*** Available data ***
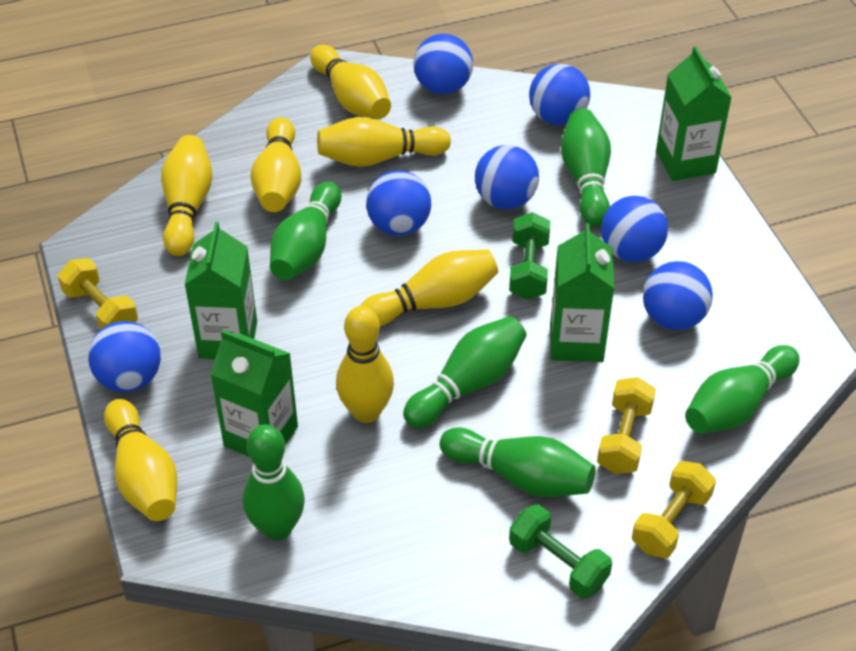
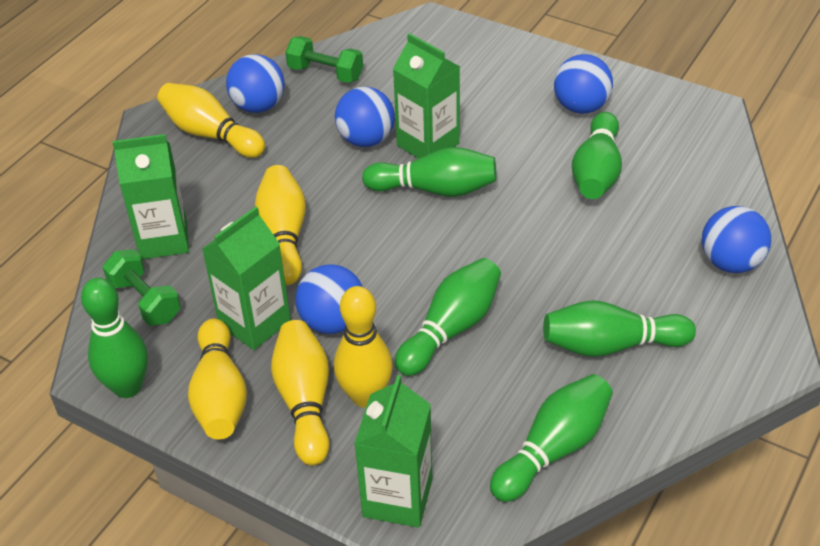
blue ball: [88,321,161,392] [366,170,431,236] [413,34,473,94] [475,145,539,209] [529,64,590,125] [601,196,668,262] [643,261,713,330] = 7 -> [226,54,285,113] [295,264,363,334] [335,87,395,147] [554,54,613,114] [702,206,771,273] = 5
yellow bowling pin: [104,399,177,521] [161,135,212,256] [250,117,301,212] [310,45,391,119] [317,117,451,167] [336,306,394,423] [360,250,498,326] = 7 -> [157,83,265,158] [188,318,247,439] [255,165,306,285] [271,320,330,466] [334,286,393,408] = 5
yellow dumbbell: [58,258,138,330] [597,377,656,474] [632,461,716,558] = 3 -> none = 0

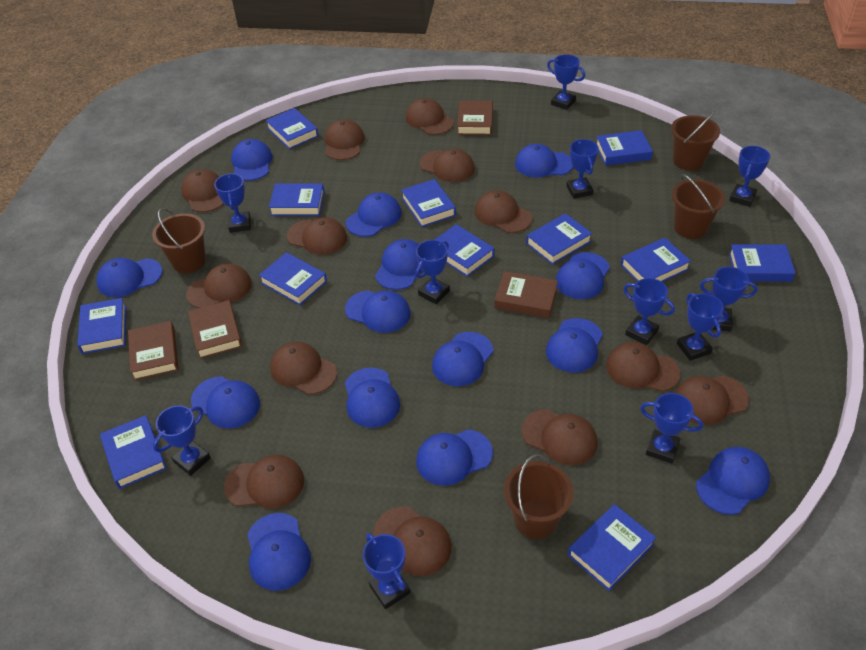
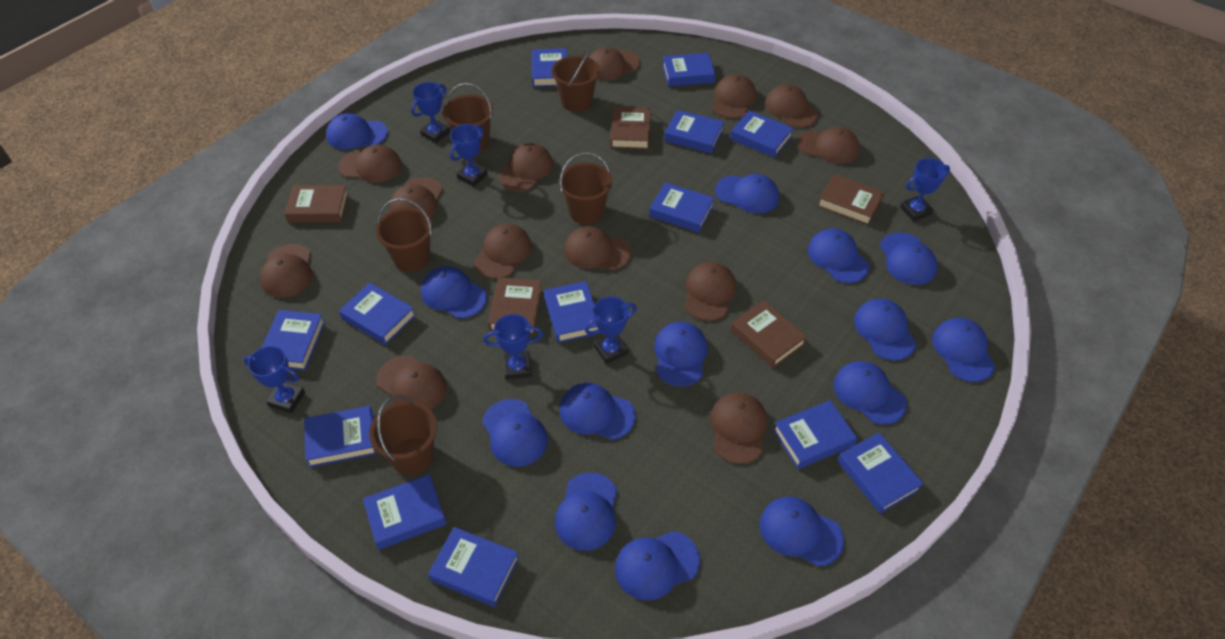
blue book: [77,298,126,354] [100,415,167,489] [259,252,327,306] [266,108,318,149] [269,183,324,216] [401,179,456,227] [434,224,495,277] [526,213,592,265] [568,504,656,591] [596,130,653,166] [621,238,691,282] [729,244,796,282] = 12 -> [262,310,325,371] [304,406,377,468] [339,283,416,345] [363,474,447,550] [428,527,519,607] [532,48,567,87] [544,281,601,343] [649,182,715,233] [663,53,715,87] [664,110,724,154] [730,110,794,158] [773,400,857,469] [837,433,924,514] = 13
blue trophy: [153,405,211,476] [214,173,251,233] [363,533,411,609] [415,240,450,304] [547,54,585,110] [566,139,599,199] [623,278,675,345] [640,393,703,464] [677,293,724,361] [700,267,758,332] [729,146,770,207] = 11 -> [243,346,305,413] [411,82,450,143] [450,124,488,187] [483,314,543,380] [585,297,637,364] [900,158,950,222] = 6
brown book: [128,321,179,381] [188,300,242,359] [457,100,493,135] [494,271,558,318] = 4 -> [284,185,349,222] [488,277,542,334] [611,107,650,149] [731,300,807,368] [818,174,885,225] = 5
brown bucket: [152,208,206,273] [504,454,574,539] [671,110,720,171] [672,174,725,239] = 4 -> [369,395,437,475] [375,198,433,272] [443,83,493,152] [552,48,600,112] [559,152,613,225] = 5

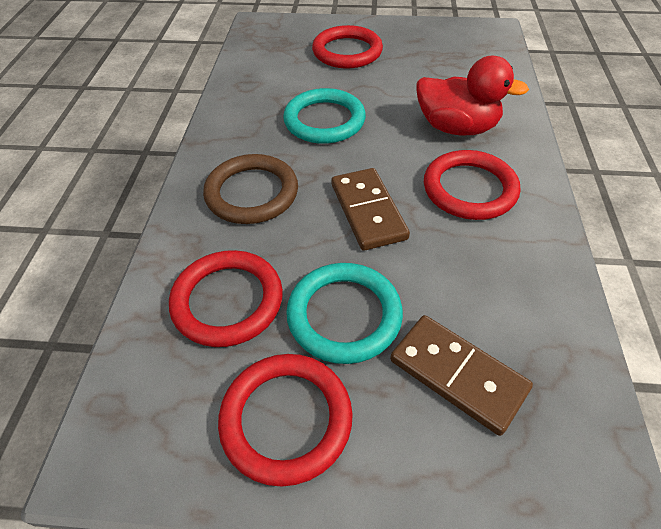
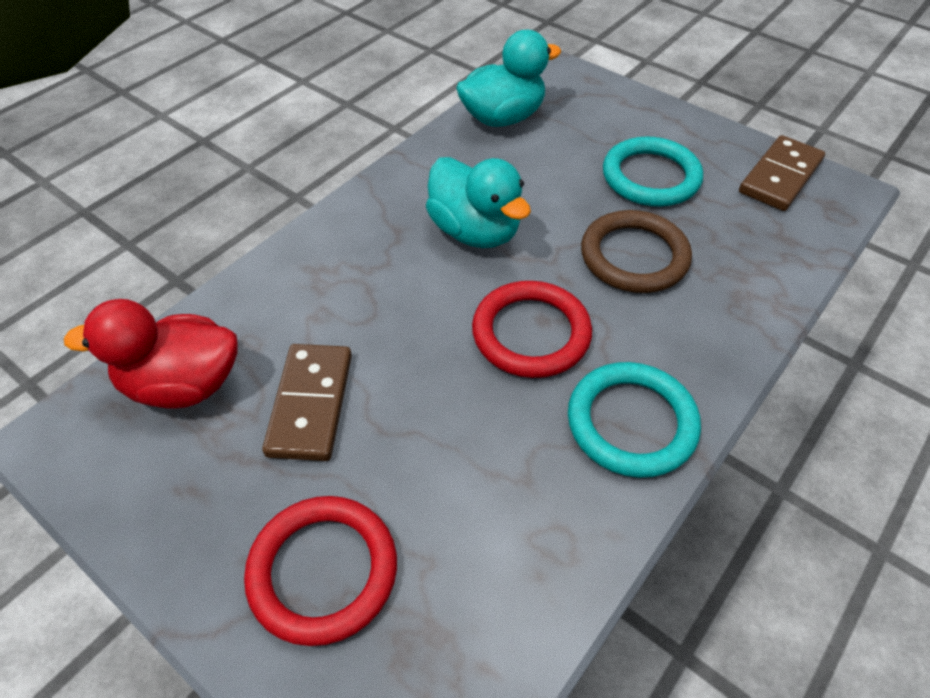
red ring: [169,250,283,347] [218,354,353,487] [312,25,383,69] [424,150,520,220] = 4 -> [244,496,397,646] [472,281,592,378] = 2
turquoise duck: none = 0 -> [426,157,531,248] [456,30,561,127] = 2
***
Exercise –
What is needed is a word-for-word copy of the lines from the one containing "blue trophy: [153,405,211,476]" through the final line of the records above, both included, with the pictures left out.

The completed task –
blue trophy: [153,405,211,476] [214,173,251,233] [363,533,411,609] [415,240,450,304] [547,54,585,110] [566,139,599,199] [623,278,675,345] [640,393,703,464] [677,293,724,361] [700,267,758,332] [729,146,770,207] = 11 -> [243,346,305,413] [411,82,450,143] [450,124,488,187] [483,314,543,380] [585,297,637,364] [900,158,950,222] = 6
brown book: [128,321,179,381] [188,300,242,359] [457,100,493,135] [494,271,558,318] = 4 -> [284,185,349,222] [488,277,542,334] [611,107,650,149] [731,300,807,368] [818,174,885,225] = 5
brown bucket: [152,208,206,273] [504,454,574,539] [671,110,720,171] [672,174,725,239] = 4 -> [369,395,437,475] [375,198,433,272] [443,83,493,152] [552,48,600,112] [559,152,613,225] = 5

red ring: [169,250,283,347] [218,354,353,487] [312,25,383,69] [424,150,520,220] = 4 -> [244,496,397,646] [472,281,592,378] = 2
turquoise duck: none = 0 -> [426,157,531,248] [456,30,561,127] = 2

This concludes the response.